> _Task objective_: Restate the records in their entirety, word for word.

> _Exercise material_:
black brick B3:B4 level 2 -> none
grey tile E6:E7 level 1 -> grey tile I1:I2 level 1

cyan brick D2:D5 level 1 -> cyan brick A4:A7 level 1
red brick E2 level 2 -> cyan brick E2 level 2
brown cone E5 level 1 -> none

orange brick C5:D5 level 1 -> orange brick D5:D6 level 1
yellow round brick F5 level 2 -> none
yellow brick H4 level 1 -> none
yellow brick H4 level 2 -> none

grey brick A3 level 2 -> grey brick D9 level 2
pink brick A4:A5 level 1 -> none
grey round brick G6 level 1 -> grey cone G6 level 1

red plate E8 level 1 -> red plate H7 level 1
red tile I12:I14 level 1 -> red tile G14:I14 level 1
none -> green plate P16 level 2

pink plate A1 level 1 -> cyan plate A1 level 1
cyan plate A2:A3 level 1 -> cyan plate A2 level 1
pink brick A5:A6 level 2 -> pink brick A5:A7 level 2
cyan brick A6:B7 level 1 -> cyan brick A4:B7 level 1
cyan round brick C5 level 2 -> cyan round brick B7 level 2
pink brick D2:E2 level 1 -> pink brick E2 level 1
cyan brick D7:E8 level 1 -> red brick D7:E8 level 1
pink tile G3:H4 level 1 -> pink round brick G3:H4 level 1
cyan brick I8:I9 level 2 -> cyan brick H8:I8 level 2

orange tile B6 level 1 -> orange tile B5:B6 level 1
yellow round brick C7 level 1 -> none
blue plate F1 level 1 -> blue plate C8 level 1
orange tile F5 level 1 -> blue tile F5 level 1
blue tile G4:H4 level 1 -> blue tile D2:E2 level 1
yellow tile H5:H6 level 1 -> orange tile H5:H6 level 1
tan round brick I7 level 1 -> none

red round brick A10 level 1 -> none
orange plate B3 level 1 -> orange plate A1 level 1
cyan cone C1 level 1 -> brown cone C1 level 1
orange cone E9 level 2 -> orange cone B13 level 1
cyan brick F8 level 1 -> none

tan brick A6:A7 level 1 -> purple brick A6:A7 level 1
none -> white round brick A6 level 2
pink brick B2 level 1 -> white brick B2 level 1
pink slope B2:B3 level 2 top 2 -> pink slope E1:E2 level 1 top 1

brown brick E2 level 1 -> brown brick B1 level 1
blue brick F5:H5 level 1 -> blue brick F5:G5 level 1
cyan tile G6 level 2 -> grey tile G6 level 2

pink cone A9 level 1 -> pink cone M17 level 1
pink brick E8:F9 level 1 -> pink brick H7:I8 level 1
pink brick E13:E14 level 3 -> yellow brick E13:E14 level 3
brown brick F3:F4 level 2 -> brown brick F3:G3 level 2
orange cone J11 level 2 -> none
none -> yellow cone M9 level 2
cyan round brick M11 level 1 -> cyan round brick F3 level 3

> _Solution to the problem_:
black brick B3:B4 level 2 -> none
grey tile E6:E7 level 1 -> grey tile I1:I2 level 1

cyan brick D2:D5 level 1 -> cyan brick A4:A7 level 1
red brick E2 level 2 -> cyan brick E2 level 2
brown cone E5 level 1 -> none

orange brick C5:D5 level 1 -> orange brick D5:D6 level 1
yellow round brick F5 level 2 -> none
yellow brick H4 level 1 -> none
yellow brick H4 level 2 -> none

grey brick A3 level 2 -> grey brick D9 level 2
pink brick A4:A5 level 1 -> none
grey round brick G6 level 1 -> grey cone G6 level 1

red plate E8 level 1 -> red plate H7 level 1
red tile I12:I14 level 1 -> red tile G14:I14 level 1
none -> green plate P16 level 2

pink plate A1 level 1 -> cyan plate A1 level 1
cyan plate A2:A3 level 1 -> cyan plate A2 level 1
pink brick A5:A6 level 2 -> pink brick A5:A7 level 2
cyan brick A6:B7 level 1 -> cyan brick A4:B7 level 1
cyan round brick C5 level 2 -> cyan round brick B7 level 2
pink brick D2:E2 level 1 -> pink brick E2 level 1
cyan brick D7:E8 level 1 -> red brick D7:E8 level 1
pink tile G3:H4 level 1 -> pink round brick G3:H4 level 1
cyan brick I8:I9 level 2 -> cyan brick H8:I8 level 2

orange tile B6 level 1 -> orange tile B5:B6 level 1
yellow round brick C7 level 1 -> none
blue plate F1 level 1 -> blue plate C8 level 1
orange tile F5 level 1 -> blue tile F5 level 1
blue tile G4:H4 level 1 -> blue tile D2:E2 level 1
yellow tile H5:H6 level 1 -> orange tile H5:H6 level 1
tan round brick I7 level 1 -> none

red round brick A10 level 1 -> none
orange plate B3 level 1 -> orange plate A1 level 1
cyan cone C1 level 1 -> brown cone C1 level 1
orange cone E9 level 2 -> orange cone B13 level 1
cyan brick F8 level 1 -> none

tan brick A6:A7 level 1 -> purple brick A6:A7 level 1
none -> white round brick A6 level 2
pink brick B2 level 1 -> white brick B2 level 1
pink slope B2:B3 level 2 top 2 -> pink slope E1:E2 level 1 top 1

brown brick E2 level 1 -> brown brick B1 level 1
blue brick F5:H5 level 1 -> blue brick F5:G5 level 1
cyan tile G6 level 2 -> grey tile G6 level 2

pink cone A9 level 1 -> pink cone M17 level 1
pink brick E8:F9 level 1 -> pink brick H7:I8 level 1
pink brick E13:E14 level 3 -> yellow brick E13:E14 level 3
brown brick F3:F4 level 2 -> brown brick F3:G3 level 2
orange cone J11 level 2 -> none
none -> yellow cone M9 level 2
cyan round brick M11 level 1 -> cyan round brick F3 level 3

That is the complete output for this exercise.